# Task details:
Copy the listing exactly as given. Omit every picture.

# Recorded data:
##########

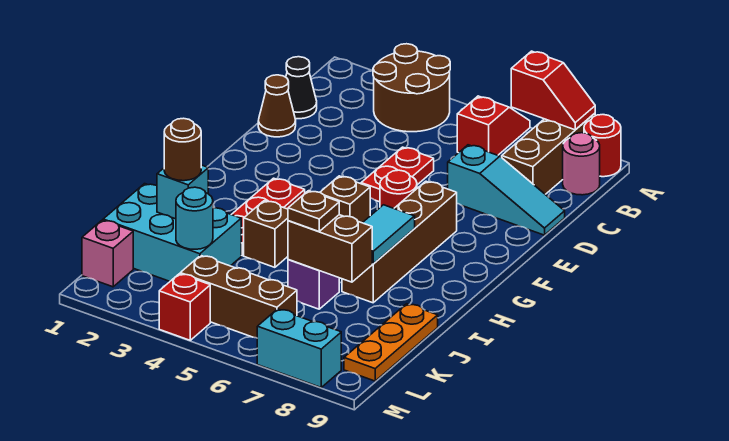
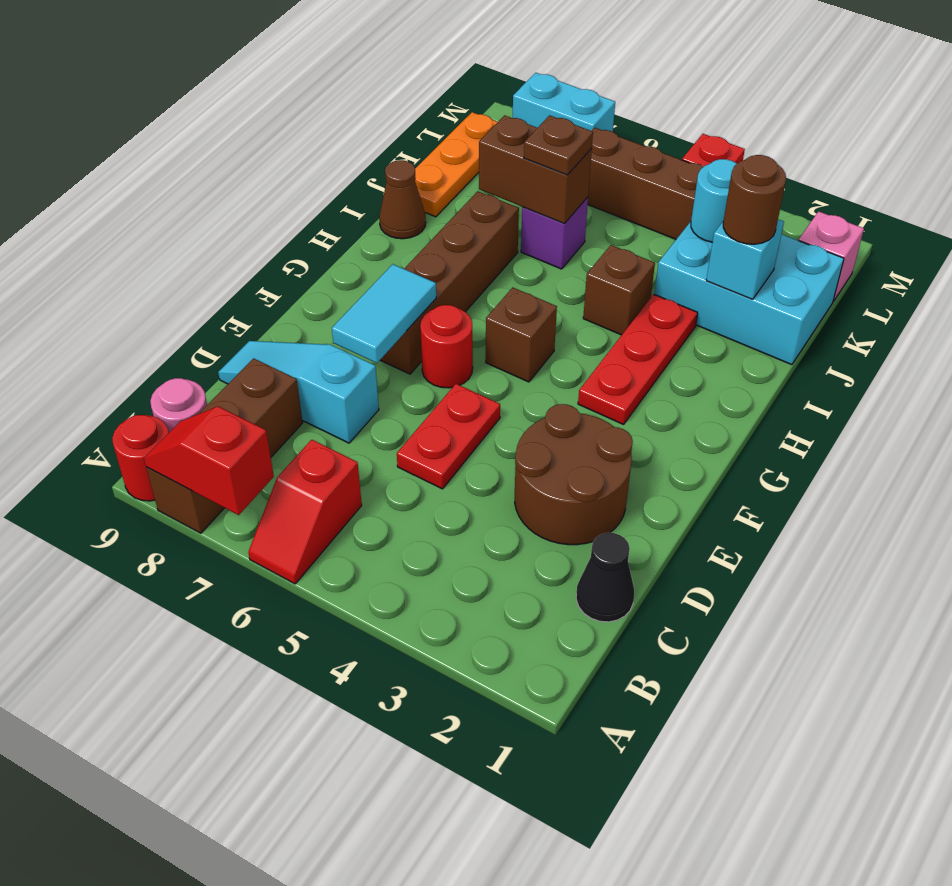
brown round brick A3:B4 level 1 -> brown round brick D2:E3 level 1
brown cone D1 level 1 -> brown cone I9 level 1
cyan tile H7:I7 level 2 -> cyan tile E7:F7 level 2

##########

# Exercise solution:
brown round brick A3:B4 level 1 -> brown round brick D2:E3 level 1
brown cone D1 level 1 -> brown cone I9 level 1
cyan tile H7:I7 level 2 -> cyan tile E7:F7 level 2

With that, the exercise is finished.